[Provided information]
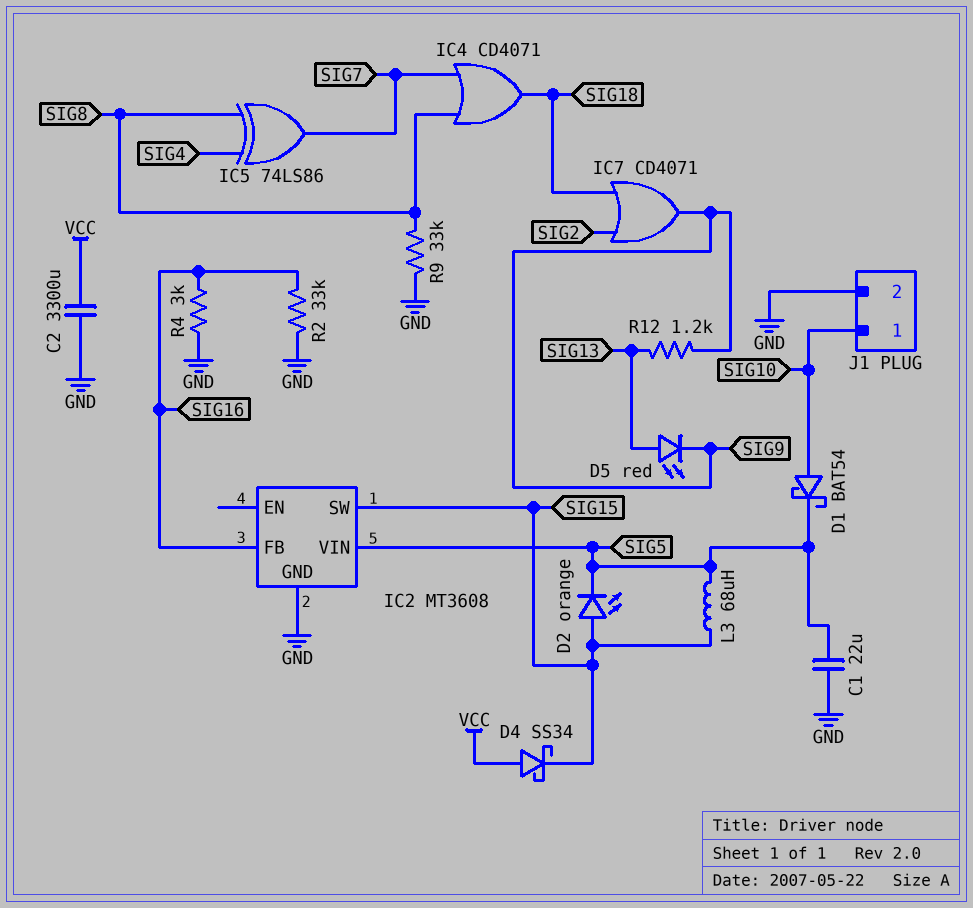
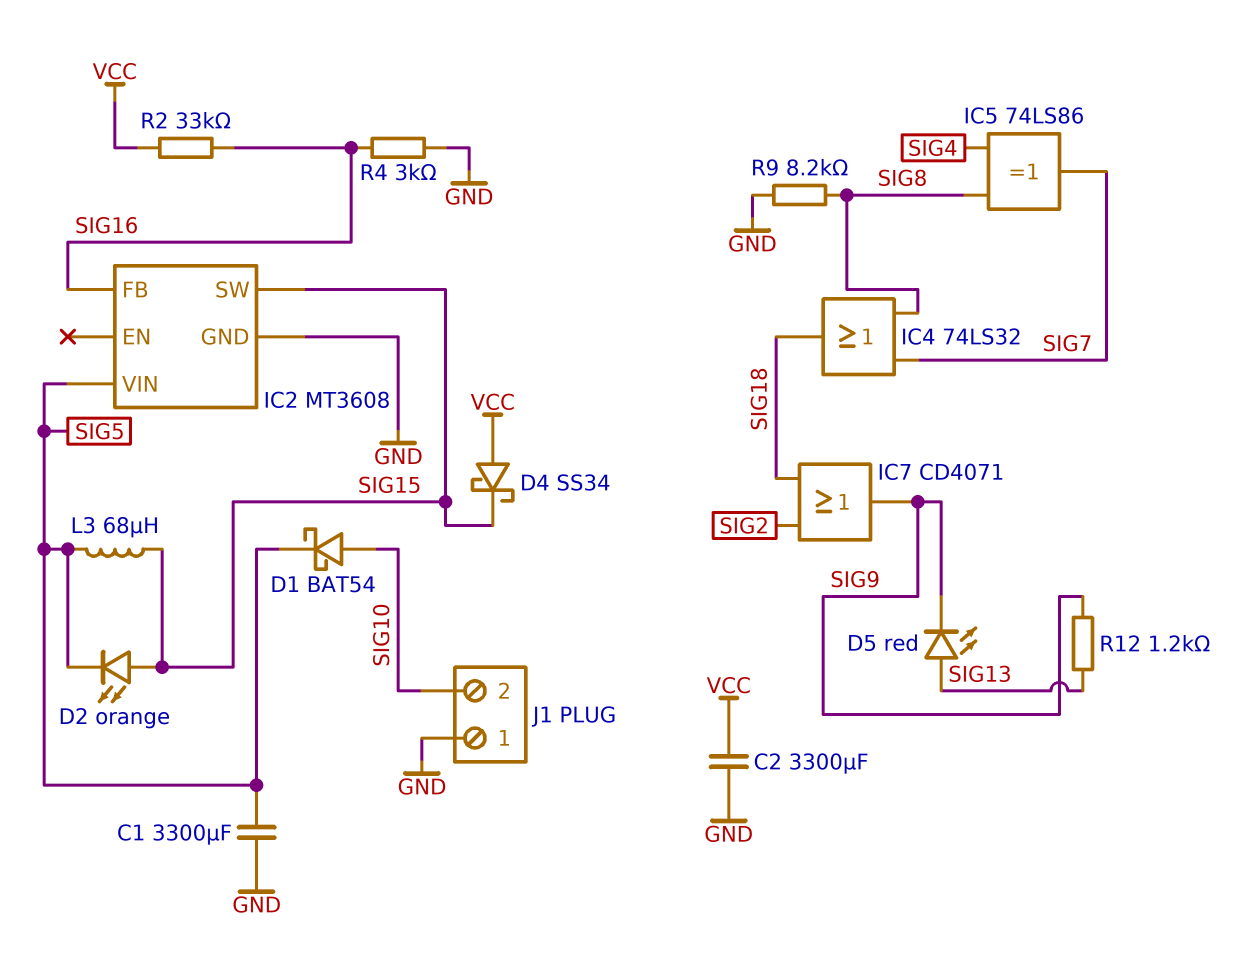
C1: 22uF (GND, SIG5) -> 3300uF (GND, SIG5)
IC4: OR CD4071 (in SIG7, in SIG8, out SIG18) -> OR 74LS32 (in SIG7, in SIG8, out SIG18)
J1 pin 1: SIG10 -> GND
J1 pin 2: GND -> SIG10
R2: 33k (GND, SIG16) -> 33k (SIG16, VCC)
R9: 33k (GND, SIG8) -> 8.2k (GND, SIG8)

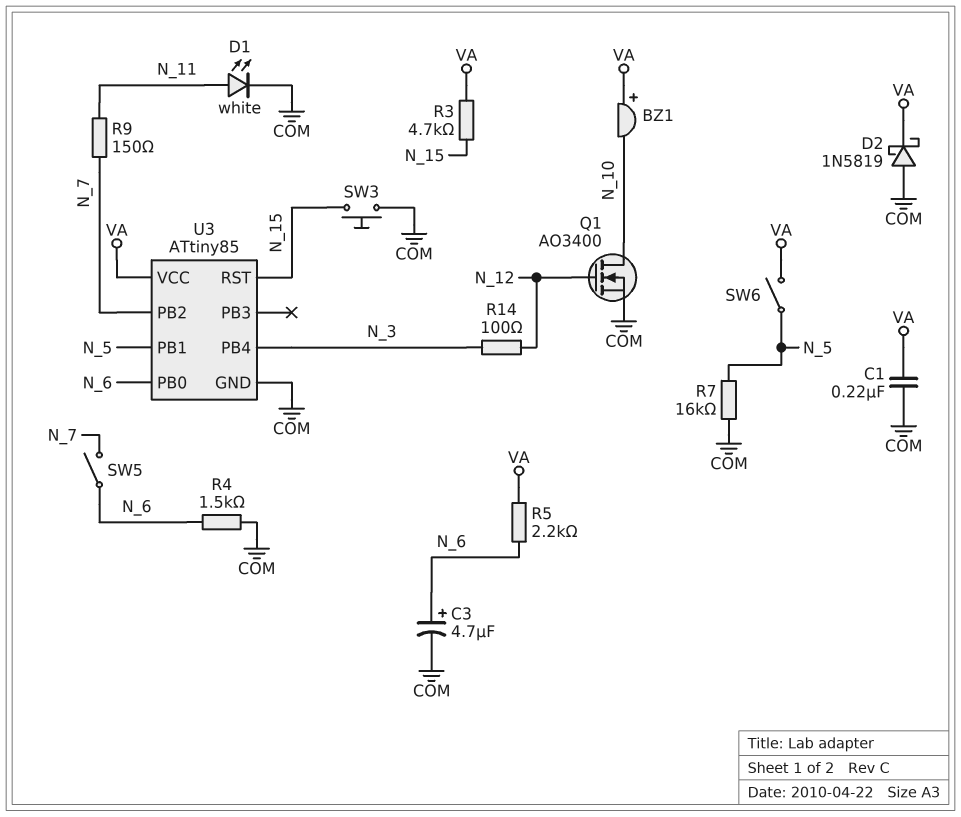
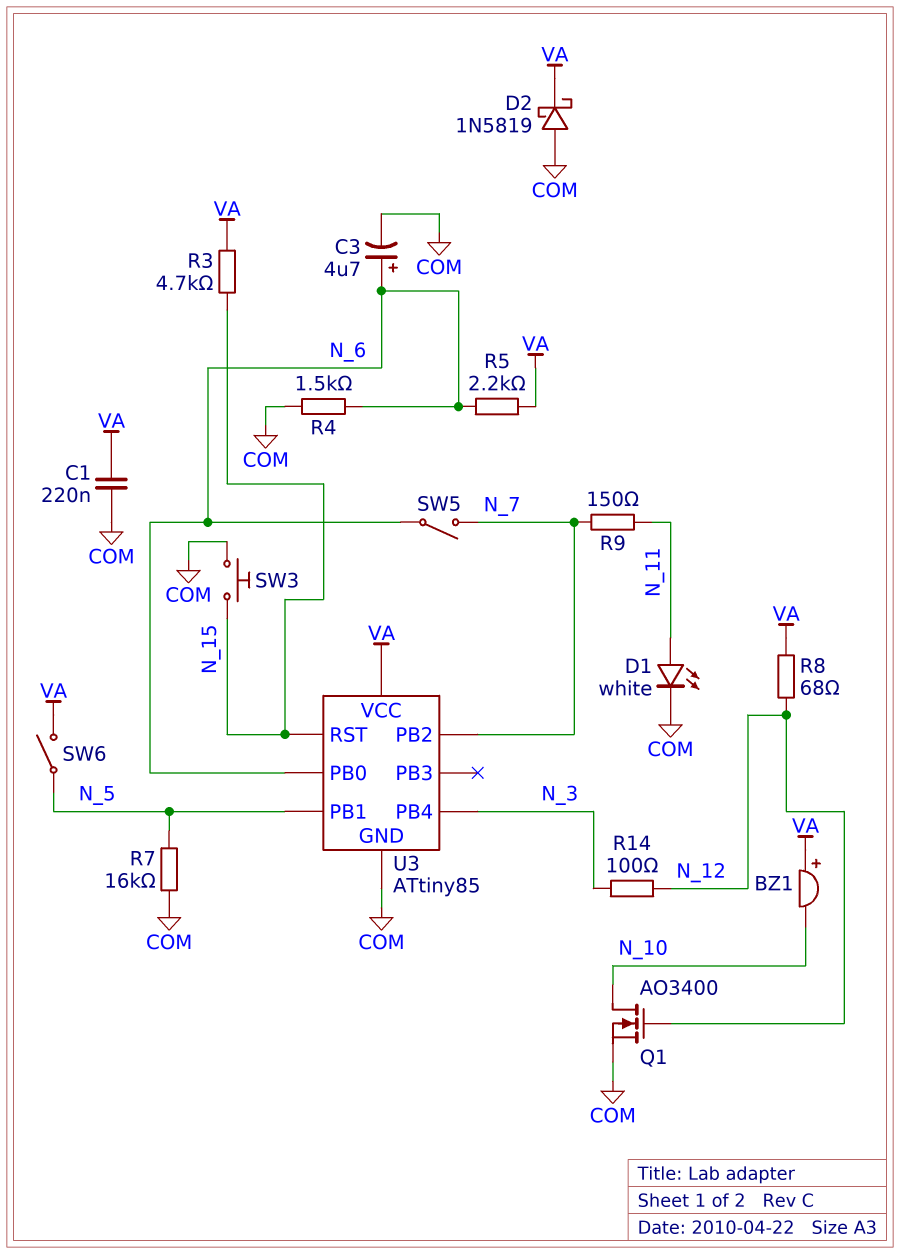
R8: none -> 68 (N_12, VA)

[Requirement] Give the data again exactly as it stands, apart from the pictures.

[Task output]
C1: 22uF (GND, SIG5) -> 3300uF (GND, SIG5)
IC4: OR CD4071 (in SIG7, in SIG8, out SIG18) -> OR 74LS32 (in SIG7, in SIG8, out SIG18)
J1 pin 1: SIG10 -> GND
J1 pin 2: GND -> SIG10
R2: 33k (GND, SIG16) -> 33k (SIG16, VCC)
R9: 33k (GND, SIG8) -> 8.2k (GND, SIG8)

R8: none -> 68 (N_12, VA)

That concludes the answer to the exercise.